►

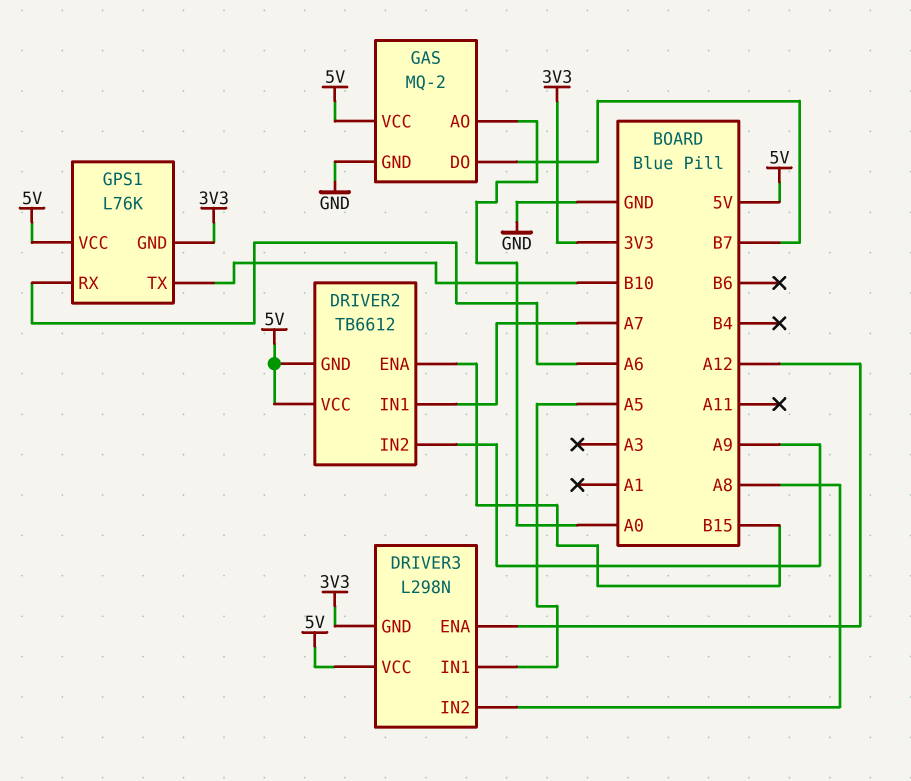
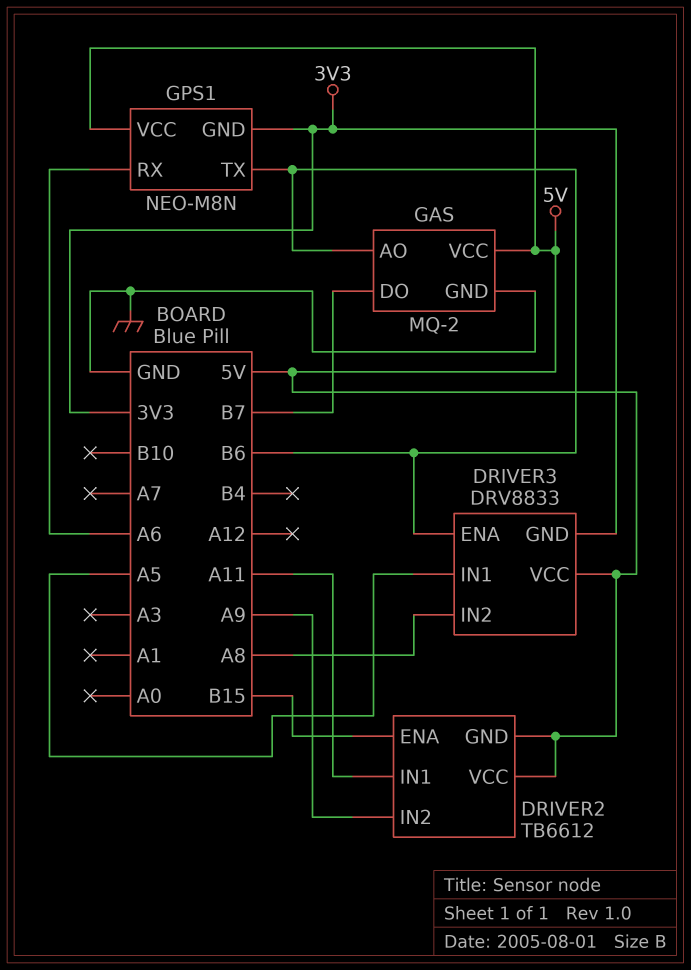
DRIVER2 pin IN1: A7 -> A11
DRIVER3: L298N -> DRV8833
DRIVER3 pin ENA: A12 -> B6
GAS pin AO: A0 -> B6
GPS1: L76K -> NEO-M8N
GPS1 pin TX: B10 -> B6

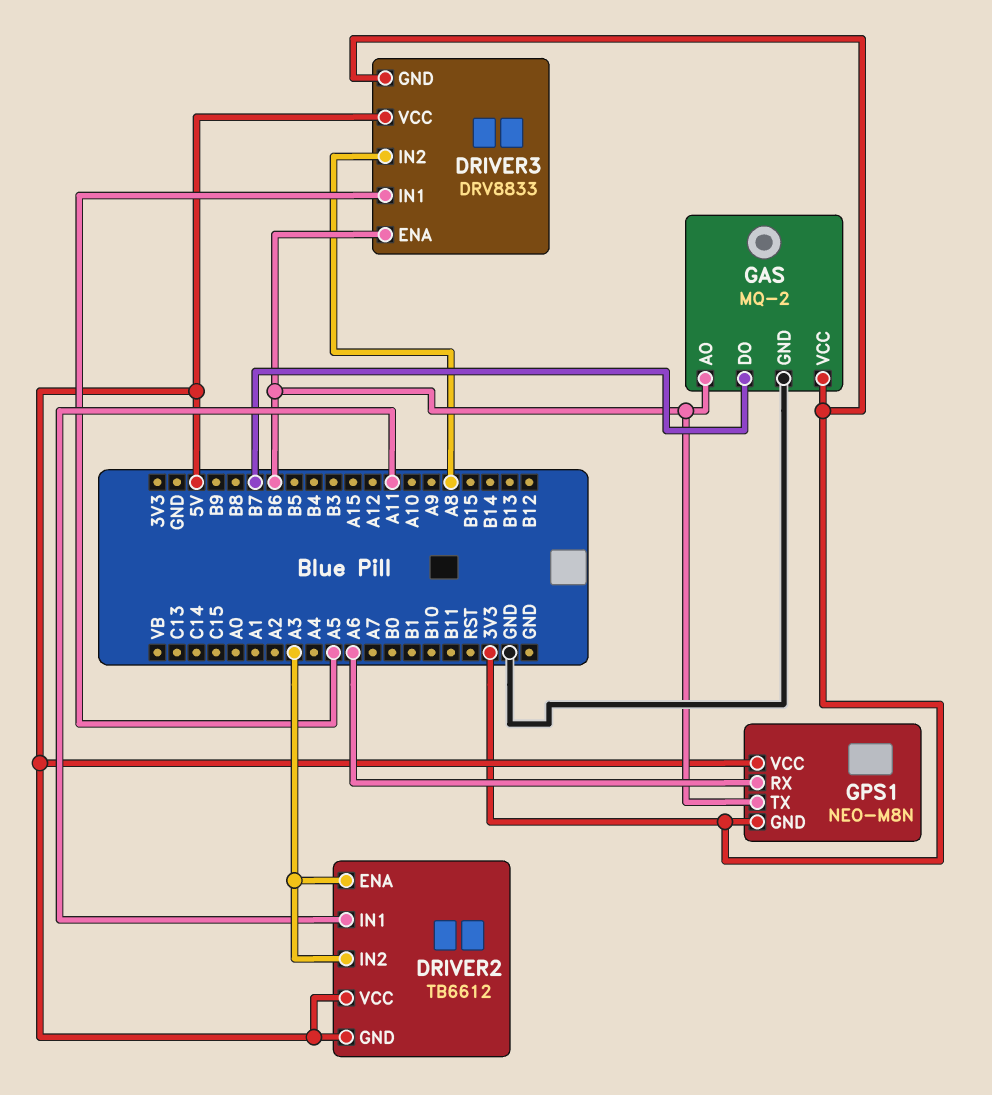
DRIVER2 pin ENA: B15 -> A3
DRIVER2 pin IN2: A9 -> A3
GAS pin VCC: 5V -> 3V3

◄

- _WORK INSTRUCTION_: Please transcribe the entries exactly, omitting the images.

- _TASK SOLUTION_:
DRIVER2 pin IN1: A7 -> A11
DRIVER3: L298N -> DRV8833
DRIVER3 pin ENA: A12 -> B6
GAS pin AO: A0 -> B6
GPS1: L76K -> NEO-M8N
GPS1 pin TX: B10 -> B6

DRIVER2 pin ENA: B15 -> A3
DRIVER2 pin IN2: A9 -> A3
GAS pin VCC: 5V -> 3V3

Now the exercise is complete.